**TASK DIRECTIONS**
Return all the entries below exactly, except for the images they hold.
------ RECORDS SUPPLIED ------
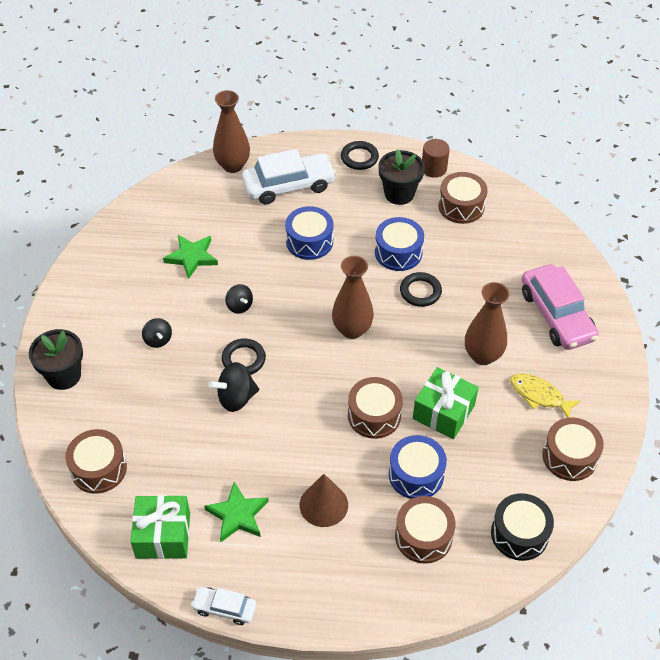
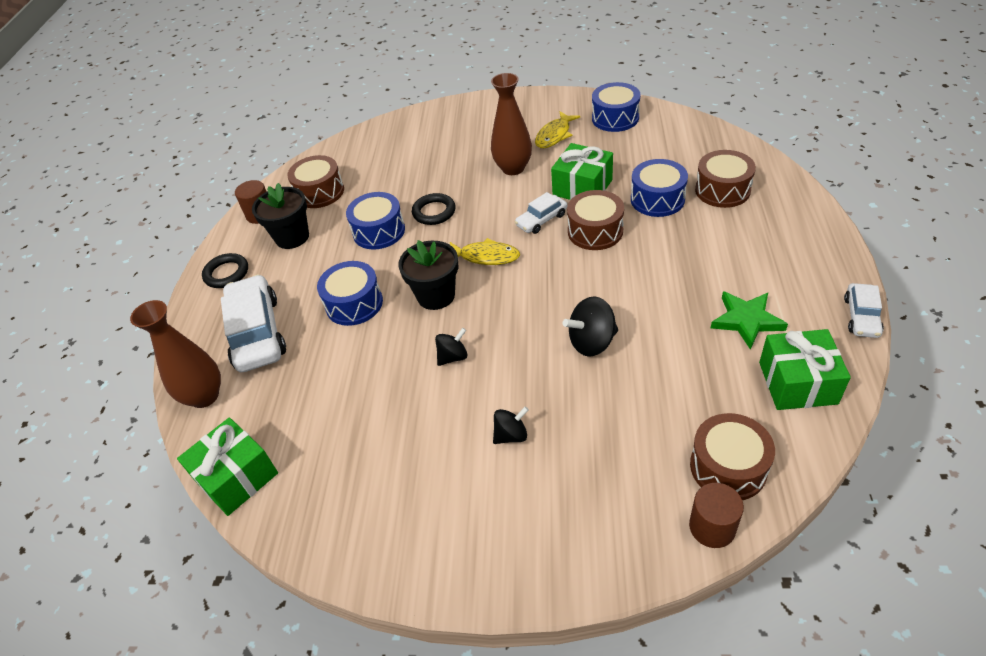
camera: 85 degrees left, 5 degrees down
black flower pot [29,329,83,390] -> black flower pot moved to [398,240,458,310]
green star [163,235,218,279] -> none
black spinning top [208,362,259,412] -> black spinning top turned 90 degrees clockwise [563,296,618,356]
black ring [222,339,266,375] -> none
brown cone [300,474,348,527] -> none
brown vase [332,256,374,339] -> yellow fish [450,238,520,265]
black drum [491,493,554,561] -> none
pink car [522,264,599,350] -> none
brown drum [542,417,604,481] -> blue drum [592,82,640,132]
none -> green gift [177,417,278,516]
none -> white car [515,192,567,234]
none -> brown cylinder [689,483,744,548]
------
**RESPONSE TO THIS TASK**
camera: 85 degrees left, 5 degrees down
black flower pot [29,329,83,390] -> black flower pot moved to [398,240,458,310]
green star [163,235,218,279] -> none
black spinning top [208,362,259,412] -> black spinning top turned 90 degrees clockwise [563,296,618,356]
black ring [222,339,266,375] -> none
brown cone [300,474,348,527] -> none
brown vase [332,256,374,339] -> yellow fish [450,238,520,265]
black drum [491,493,554,561] -> none
pink car [522,264,599,350] -> none
brown drum [542,417,604,481] -> blue drum [592,82,640,132]
none -> green gift [177,417,278,516]
none -> white car [515,192,567,234]
none -> brown cylinder [689,483,744,548]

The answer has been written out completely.